What you have to do -
When copying the entries below, leave out every picture and keep the rest exact.

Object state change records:

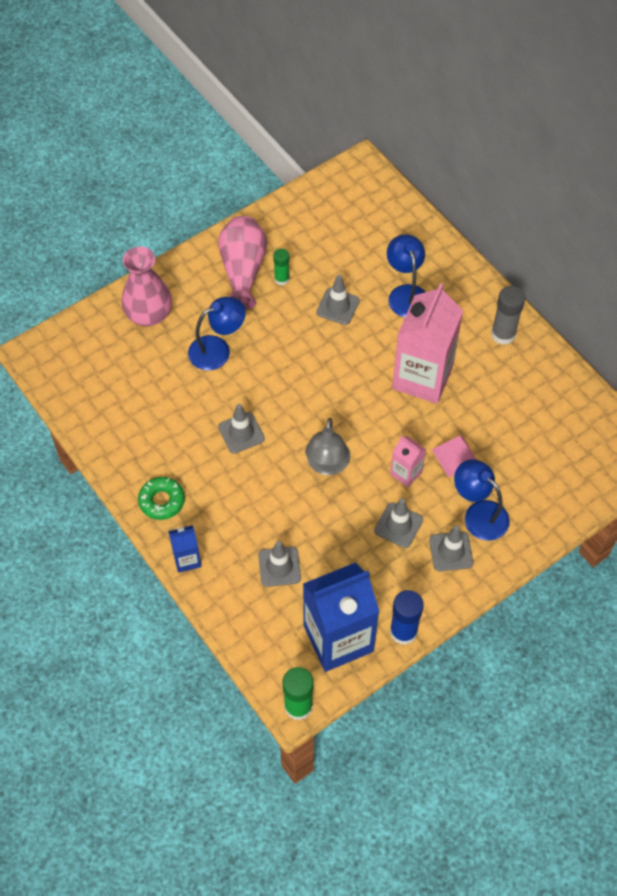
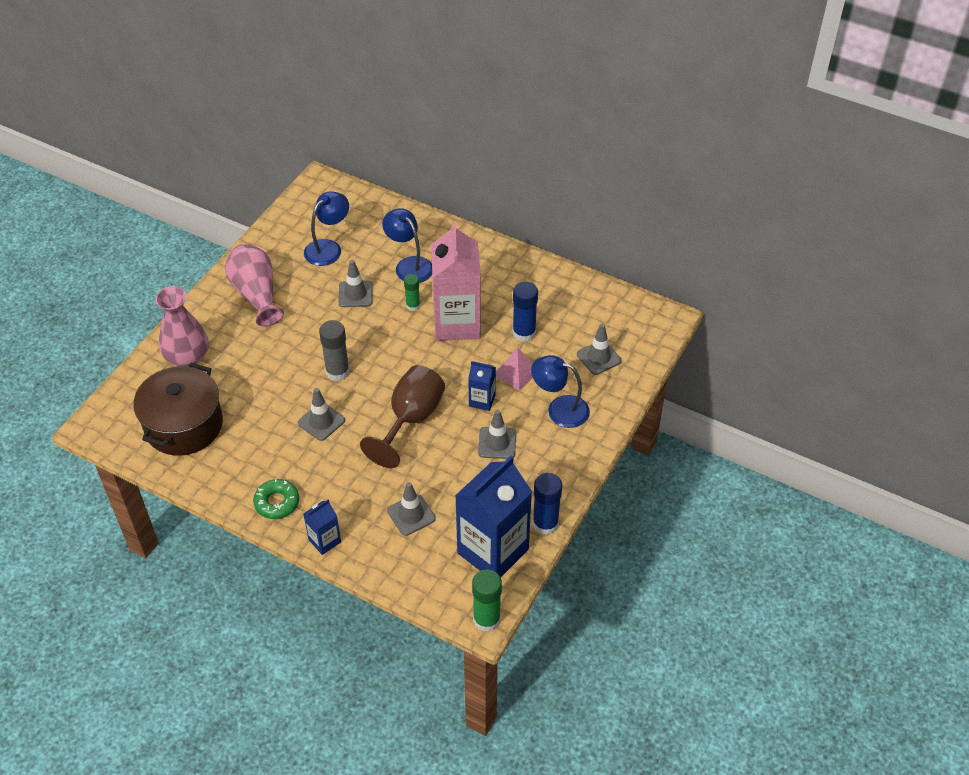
camera: 25 degrees left, 10 degrees down
(114, 385) = (184, 425): none -> brown pot
(217, 349) = (265, 363): blue lamp -> blue lamp (328, 248)
(281, 279) = (295, 289): green glue stick -> green glue stick (413, 305)
(327, 465) = (411, 419): grey lamp -> brown goblet
(406, 473) = (482, 400): pink carton -> blue carton
(451, 551) = (552, 446): grey traffic cone -> grey traffic cone (598, 357)
(484, 415) = (524, 333): none -> blue glue stick
(503, 334) = (506, 268): grey glue stick -> grey glue stick (337, 371)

Output for this exercise -
camera: 25 degrees left, 10 degrees down
(114, 385) = (184, 425): none -> brown pot
(217, 349) = (265, 363): blue lamp -> blue lamp (328, 248)
(281, 279) = (295, 289): green glue stick -> green glue stick (413, 305)
(327, 465) = (411, 419): grey lamp -> brown goblet
(406, 473) = (482, 400): pink carton -> blue carton
(451, 551) = (552, 446): grey traffic cone -> grey traffic cone (598, 357)
(484, 415) = (524, 333): none -> blue glue stick
(503, 334) = (506, 268): grey glue stick -> grey glue stick (337, 371)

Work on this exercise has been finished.